■ EXERCISE:
All lines below between the line with "green pan: 8 -> 9" and the line with "green star: 2 -> 4", including both, must be copied exactly, and the pictures must be omitted.

■ RECORDS SHOWN:
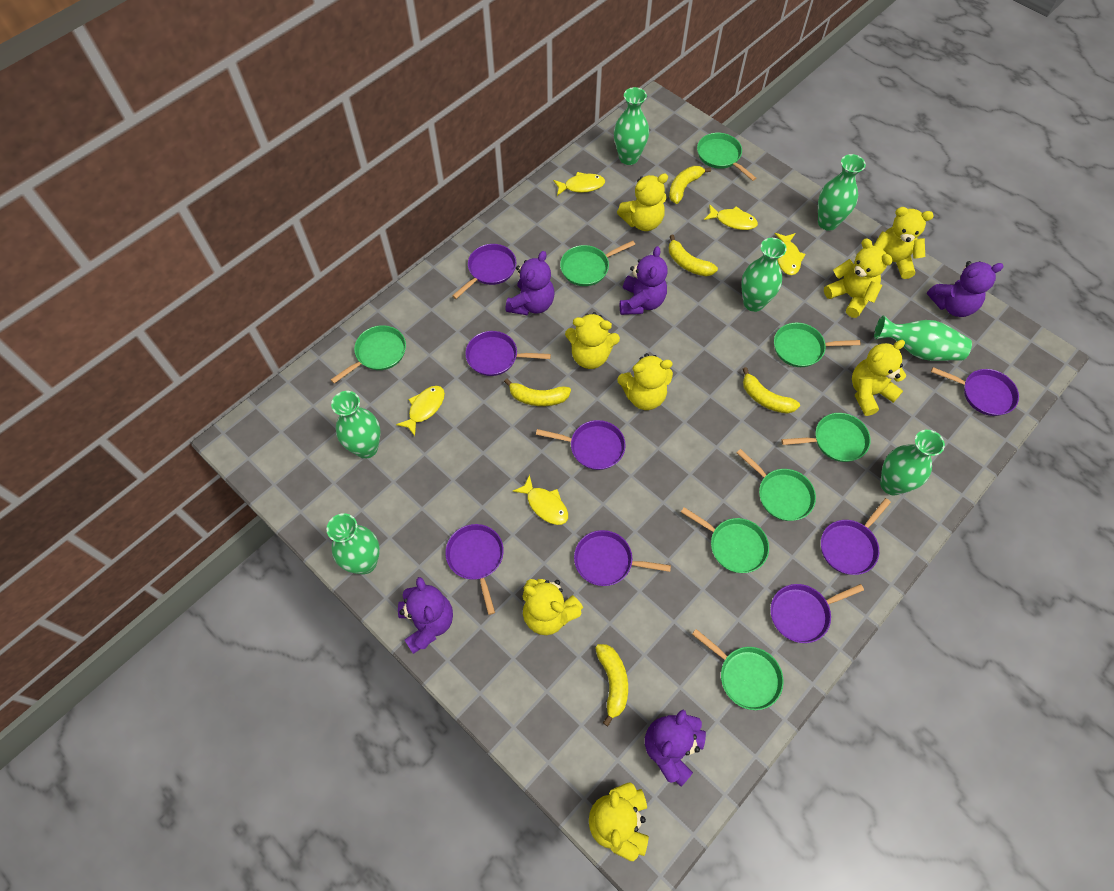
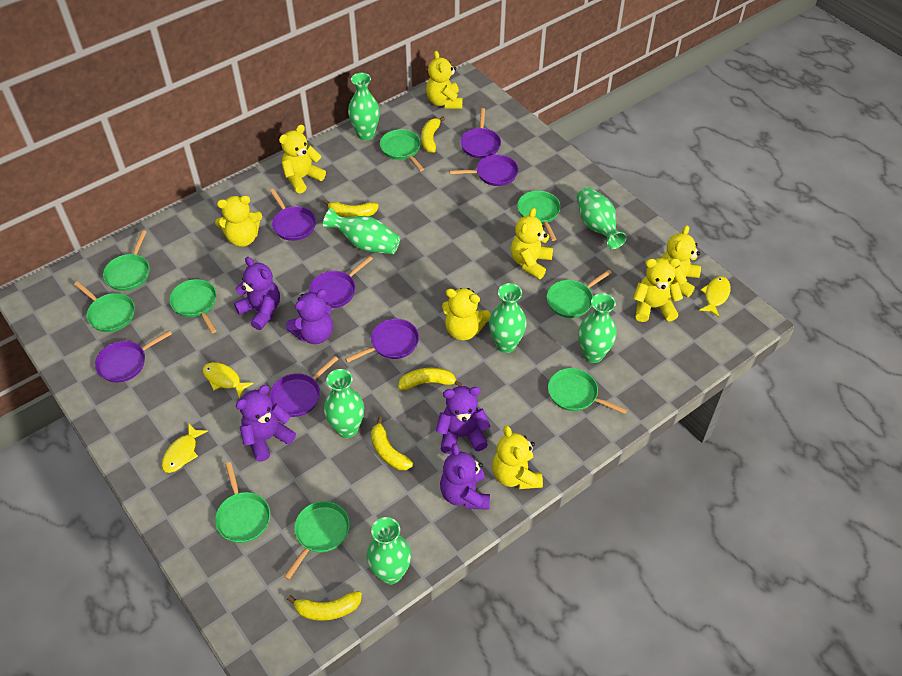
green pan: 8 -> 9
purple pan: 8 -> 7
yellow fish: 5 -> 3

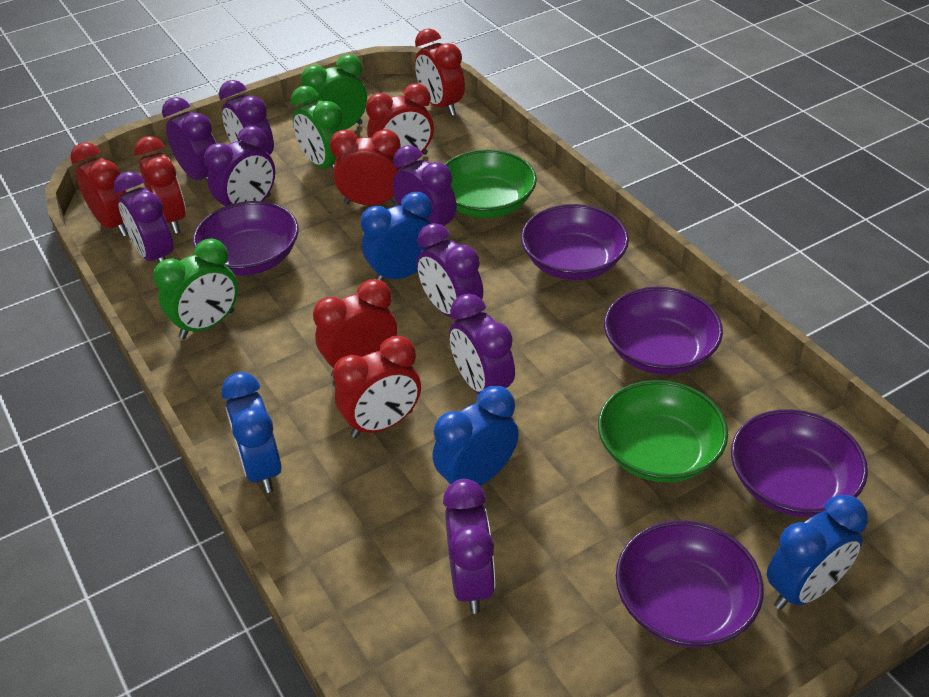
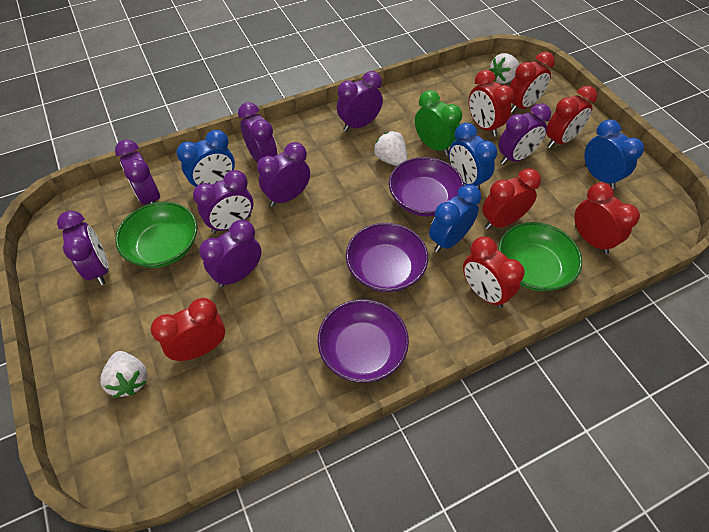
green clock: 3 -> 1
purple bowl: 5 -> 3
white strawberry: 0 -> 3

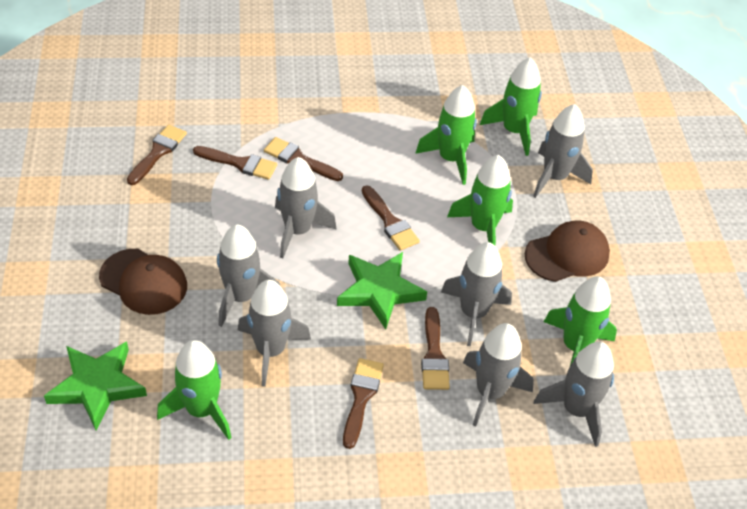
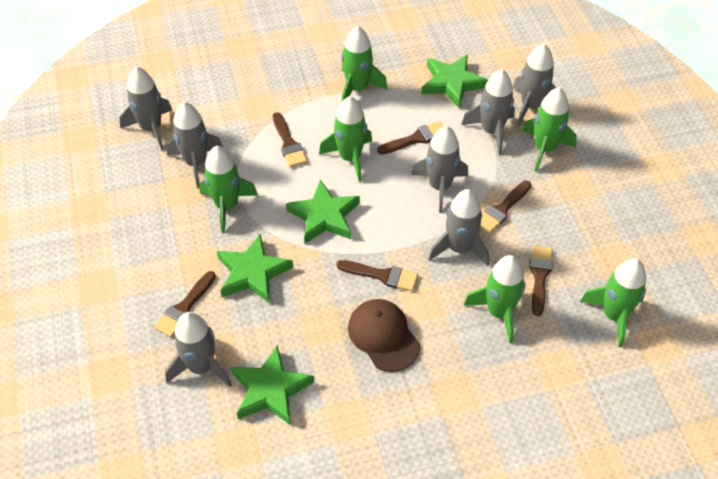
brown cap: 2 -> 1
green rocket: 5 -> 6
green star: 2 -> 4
* * *
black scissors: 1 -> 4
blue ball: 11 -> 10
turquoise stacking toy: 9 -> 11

■ EXPECTED OUTPUT:
green pan: 8 -> 9
purple pan: 8 -> 7
yellow fish: 5 -> 3

green clock: 3 -> 1
purple bowl: 5 -> 3
white strawberry: 0 -> 3

brown cap: 2 -> 1
green rocket: 5 -> 6
green star: 2 -> 4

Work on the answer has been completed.